[Brief] Copy exactly the stretch of lines from the one holding "pink plate F8:I9" through the last line of the data below, inclusive. Leave out pictures.

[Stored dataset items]
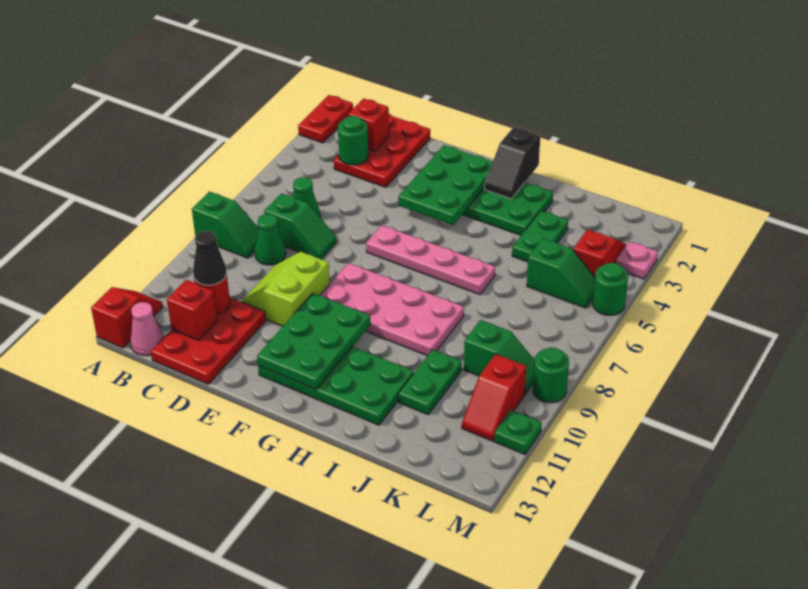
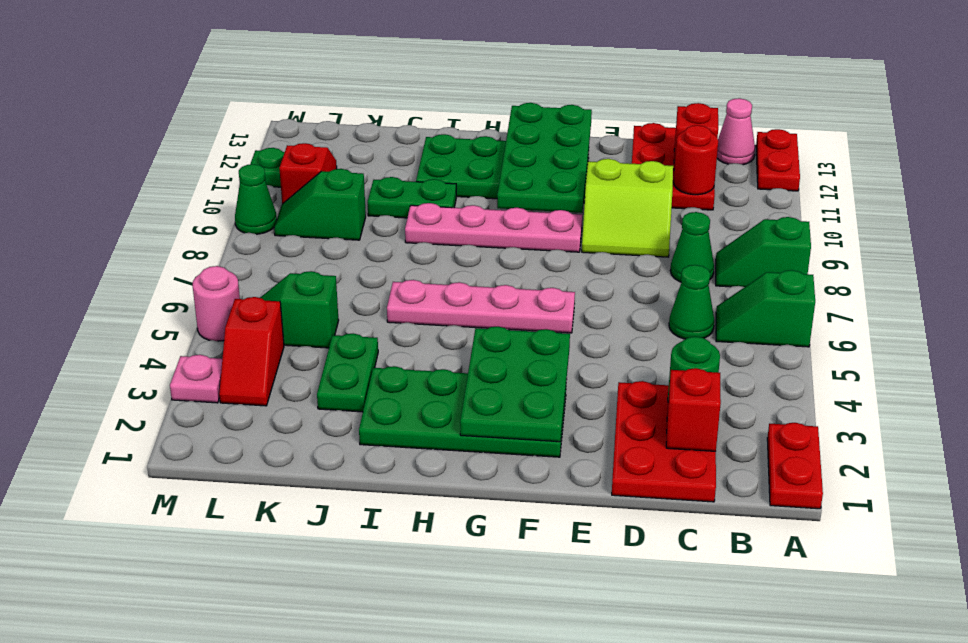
red slope A12:A13 level 1 top 13 -> red plate A12:A13 level 1
green slope C7:D7 level 1 top C -> green slope A6:B6 level 1 top A
black cone C11 level 3 -> none
lime slope D9:E10 level 1 top E -> lime slope D9:E10 level 1 top 10
pink plate F8:I9 level 1 -> pink plate F9:I9 level 1
green plate F10:G12 level 2 -> green plate F10:G13 level 2
black slope H1:H2 level 2 top 1 -> none
green plate J10:J11 level 1 -> green plate I10:J10 level 1
green round brick M5 level 1 -> pink round brick M5 level 1
green round brick M9 level 1 -> green cone M9 level 1

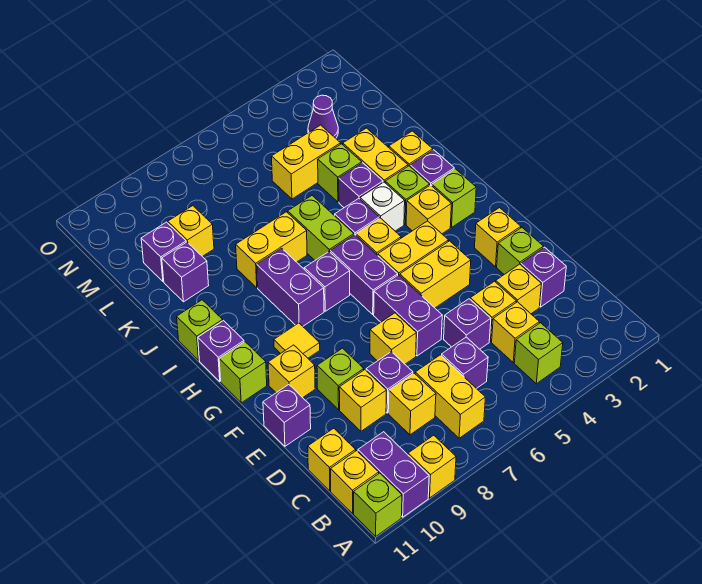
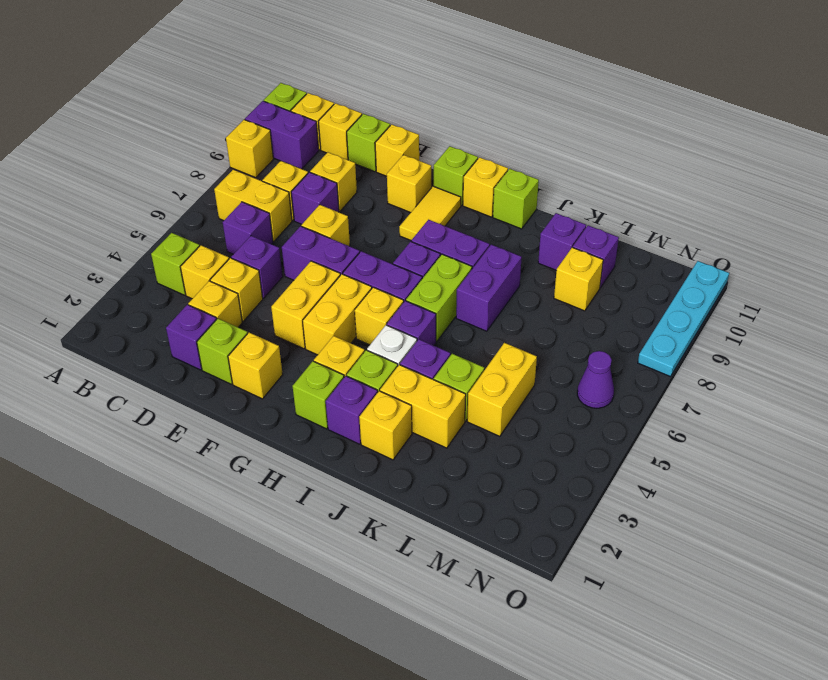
lime brick E9 level 1 -> lime brick D11 level 1
purple brick E11 level 1 -> yellow brick E11 level 1
yellow tile G9 level 1 -> yellow tile G9:G10 level 1
purple brick H11 level 1 -> yellow brick H11 level 1
lime brick I6:J6 level 1 -> lime brick I6:I7 level 1
yellow brick J7:J8 level 1 -> purple brick J7:J8 level 1
purple cone M3 level 1 -> purple cone N6 level 1
none -> cyan plate O8:O11 level 1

[Task solution]
pink plate F8:I9 level 1 -> pink plate F9:I9 level 1
green plate F10:G12 level 2 -> green plate F10:G13 level 2
black slope H1:H2 level 2 top 1 -> none
green plate J10:J11 level 1 -> green plate I10:J10 level 1
green round brick M5 level 1 -> pink round brick M5 level 1
green round brick M9 level 1 -> green cone M9 level 1

lime brick E9 level 1 -> lime brick D11 level 1
purple brick E11 level 1 -> yellow brick E11 level 1
yellow tile G9 level 1 -> yellow tile G9:G10 level 1
purple brick H11 level 1 -> yellow brick H11 level 1
lime brick I6:J6 level 1 -> lime brick I6:I7 level 1
yellow brick J7:J8 level 1 -> purple brick J7:J8 level 1
purple cone M3 level 1 -> purple cone N6 level 1
none -> cyan plate O8:O11 level 1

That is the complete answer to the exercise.